## WHAT YOU NEED TO DO
Gather each line of the entries below that includes "moved".

┌────────

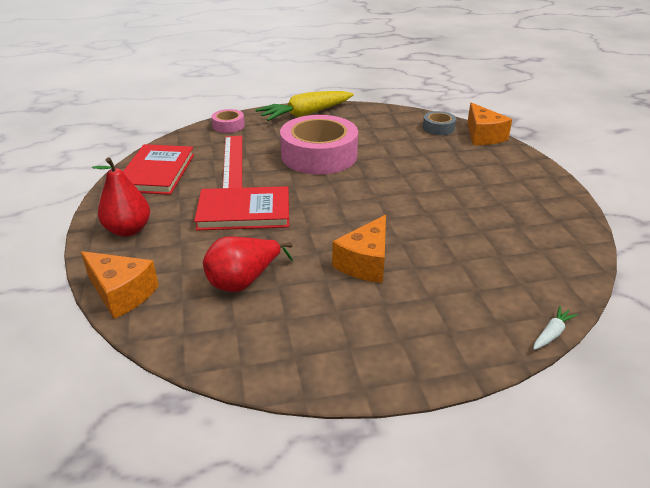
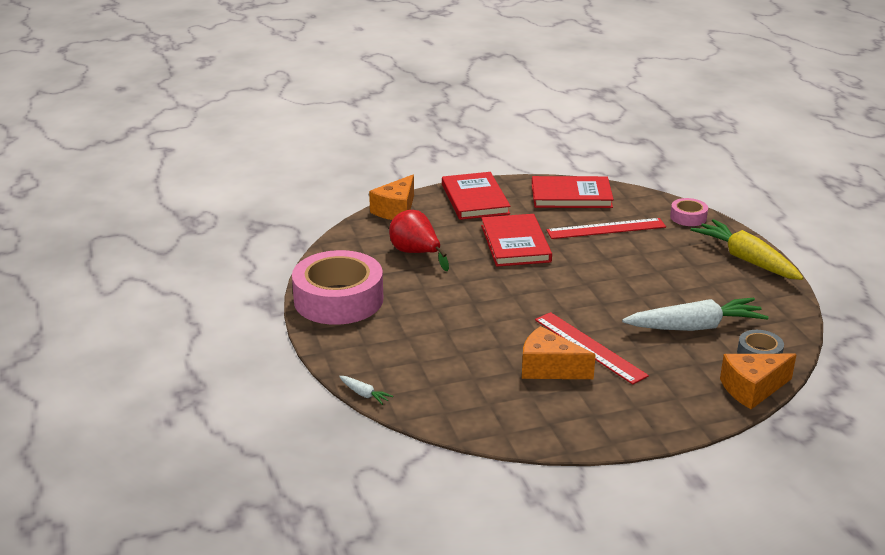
camera: 85 degrees right, 5 degrees down
red pear [92,158,150,237] -> red book [442,172,511,220]
pink tape [280,115,358,175] -> pink tape moved to [292,250,383,325]
orange cheese [332,215,386,283] -> orange cheese moved to [522,326,596,379]
none -> red ruler [535,312,649,384]
none -> white carrot [622,298,769,331]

└────────

## OUTPUT FOR THIS TASK
pink tape [280,115,358,175] -> pink tape moved to [292,250,383,325]
orange cheese [332,215,386,283] -> orange cheese moved to [522,326,596,379]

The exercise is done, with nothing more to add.